§ EXERCISE DIRECTIONS: Compute how many lines in the data below contain "cactus"; answer only with that number.

(Data entries)
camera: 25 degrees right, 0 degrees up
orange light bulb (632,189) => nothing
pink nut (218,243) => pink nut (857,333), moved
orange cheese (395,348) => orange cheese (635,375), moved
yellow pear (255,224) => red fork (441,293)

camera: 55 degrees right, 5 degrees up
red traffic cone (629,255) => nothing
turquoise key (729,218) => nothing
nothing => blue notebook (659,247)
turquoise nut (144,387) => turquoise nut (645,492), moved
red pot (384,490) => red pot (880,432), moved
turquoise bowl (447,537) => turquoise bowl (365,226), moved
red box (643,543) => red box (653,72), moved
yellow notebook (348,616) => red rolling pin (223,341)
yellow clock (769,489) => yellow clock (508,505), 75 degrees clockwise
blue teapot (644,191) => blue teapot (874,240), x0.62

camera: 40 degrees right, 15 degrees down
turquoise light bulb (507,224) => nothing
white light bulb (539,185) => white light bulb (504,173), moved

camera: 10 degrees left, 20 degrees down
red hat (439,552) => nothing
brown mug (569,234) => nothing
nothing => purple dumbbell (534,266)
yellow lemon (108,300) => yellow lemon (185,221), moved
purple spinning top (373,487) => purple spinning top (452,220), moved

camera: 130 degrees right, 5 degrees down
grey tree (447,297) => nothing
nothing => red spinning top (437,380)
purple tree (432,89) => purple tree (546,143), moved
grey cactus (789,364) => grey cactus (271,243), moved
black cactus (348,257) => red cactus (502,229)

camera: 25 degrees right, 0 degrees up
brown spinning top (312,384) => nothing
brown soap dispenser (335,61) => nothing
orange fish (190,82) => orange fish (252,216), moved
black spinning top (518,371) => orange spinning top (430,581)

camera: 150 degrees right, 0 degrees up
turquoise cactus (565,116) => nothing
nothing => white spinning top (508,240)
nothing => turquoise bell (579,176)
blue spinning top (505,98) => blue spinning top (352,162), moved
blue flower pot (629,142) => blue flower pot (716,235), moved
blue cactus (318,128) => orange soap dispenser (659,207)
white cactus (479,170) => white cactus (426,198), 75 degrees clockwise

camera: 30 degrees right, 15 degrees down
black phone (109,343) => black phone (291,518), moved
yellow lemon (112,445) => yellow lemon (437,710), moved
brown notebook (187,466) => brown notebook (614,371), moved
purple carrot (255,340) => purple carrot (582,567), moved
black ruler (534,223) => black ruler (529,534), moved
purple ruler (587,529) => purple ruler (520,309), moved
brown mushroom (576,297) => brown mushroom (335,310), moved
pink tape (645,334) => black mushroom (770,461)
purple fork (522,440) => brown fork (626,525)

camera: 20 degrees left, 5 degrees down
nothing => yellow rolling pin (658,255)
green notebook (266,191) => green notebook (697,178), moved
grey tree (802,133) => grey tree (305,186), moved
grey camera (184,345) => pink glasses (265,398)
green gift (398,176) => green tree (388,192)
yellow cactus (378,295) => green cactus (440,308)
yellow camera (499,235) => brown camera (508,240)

§ OUTPUT: 6